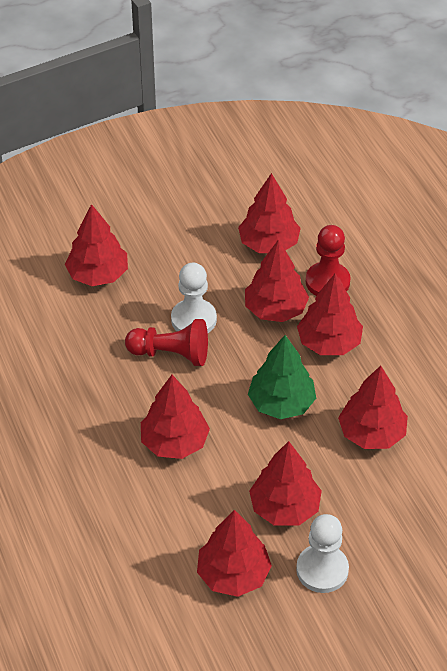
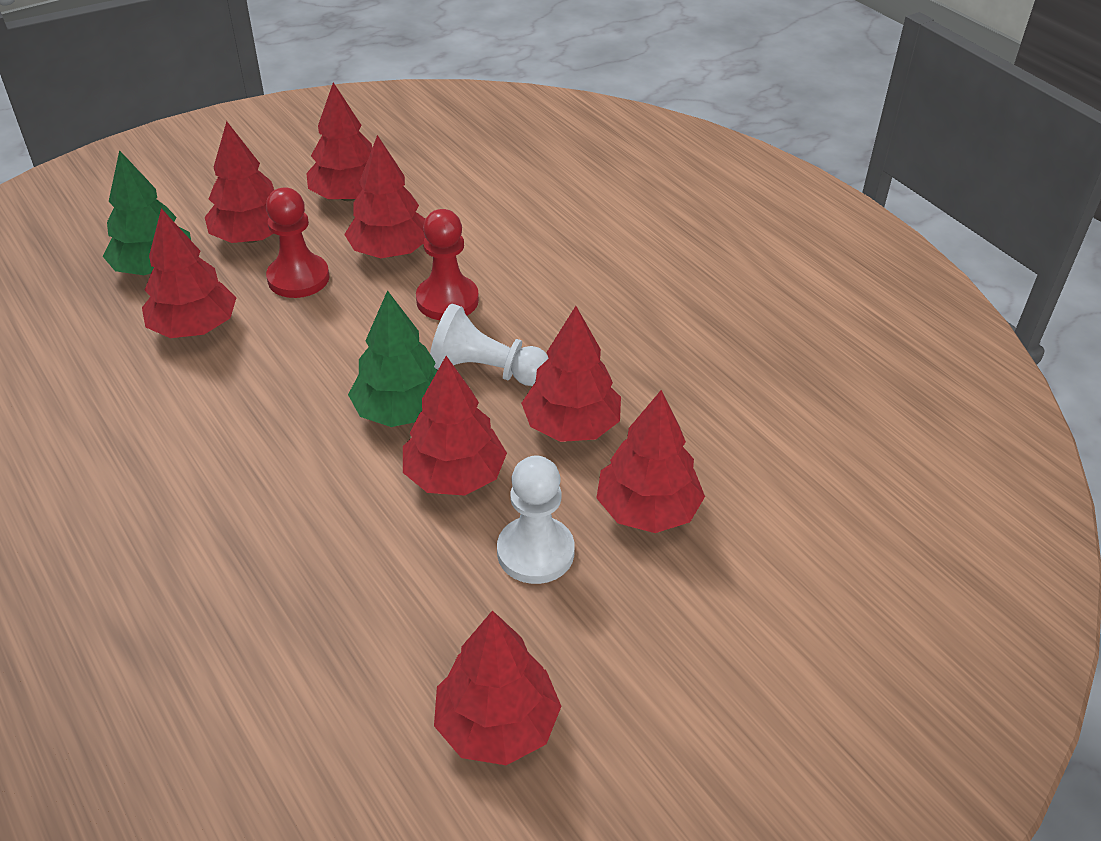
green tree: 1 -> 2

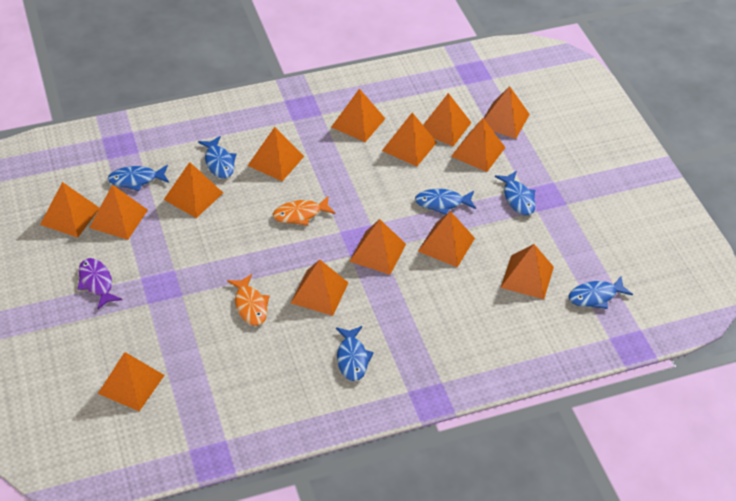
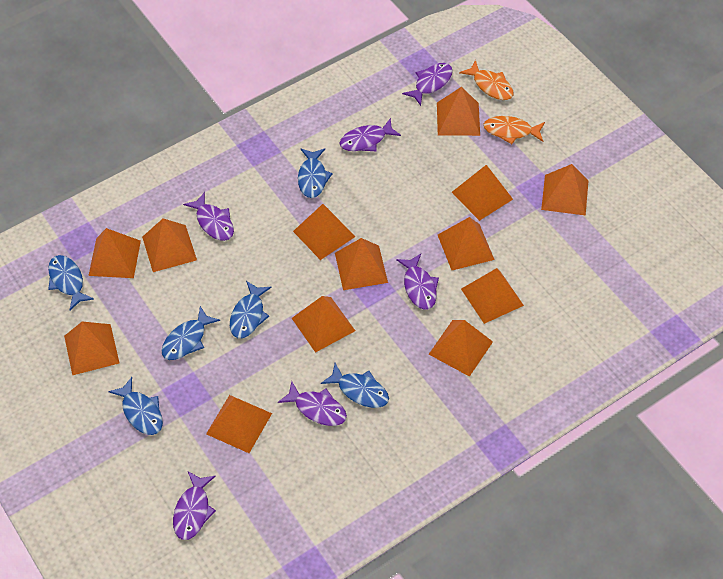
orange pyramid: 14 -> 13
purple fish: 1 -> 6

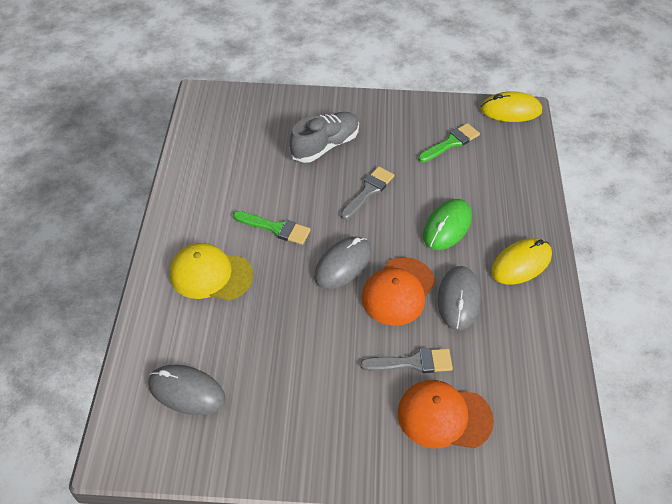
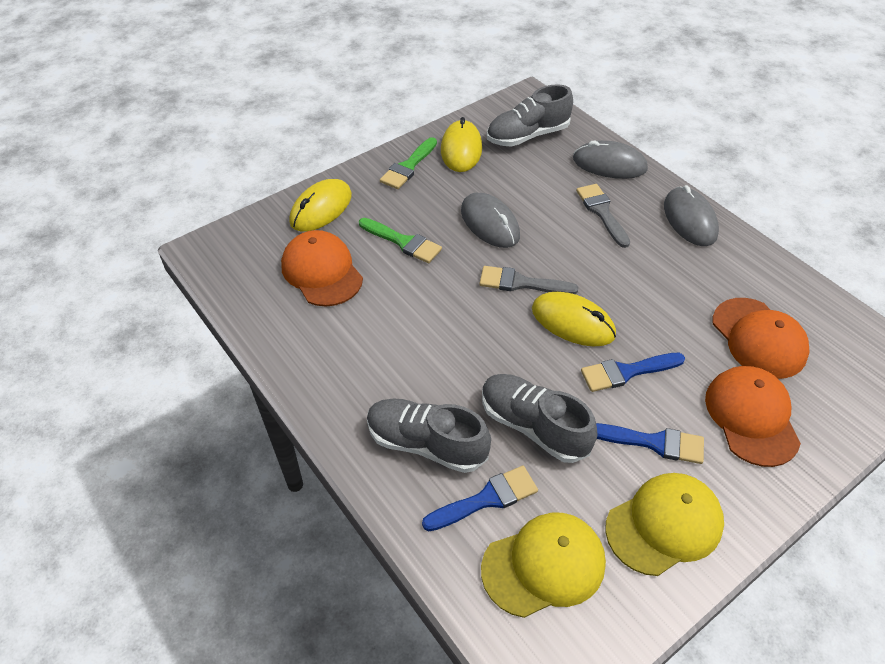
blue brush: 0 -> 3
green mouse: 1 -> 0
grey shoe: 1 -> 3
orange cap: 2 -> 3
yellow cap: 1 -> 2
yellow mouse: 2 -> 3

**Assigned task**.
Transcribe exactly the lines running from the line with "purple fish: 1 -> 6" to the last line of the entries. Pictures stay out of the copy.

**Solution for this task**.
purple fish: 1 -> 6

blue brush: 0 -> 3
green mouse: 1 -> 0
grey shoe: 1 -> 3
orange cap: 2 -> 3
yellow cap: 1 -> 2
yellow mouse: 2 -> 3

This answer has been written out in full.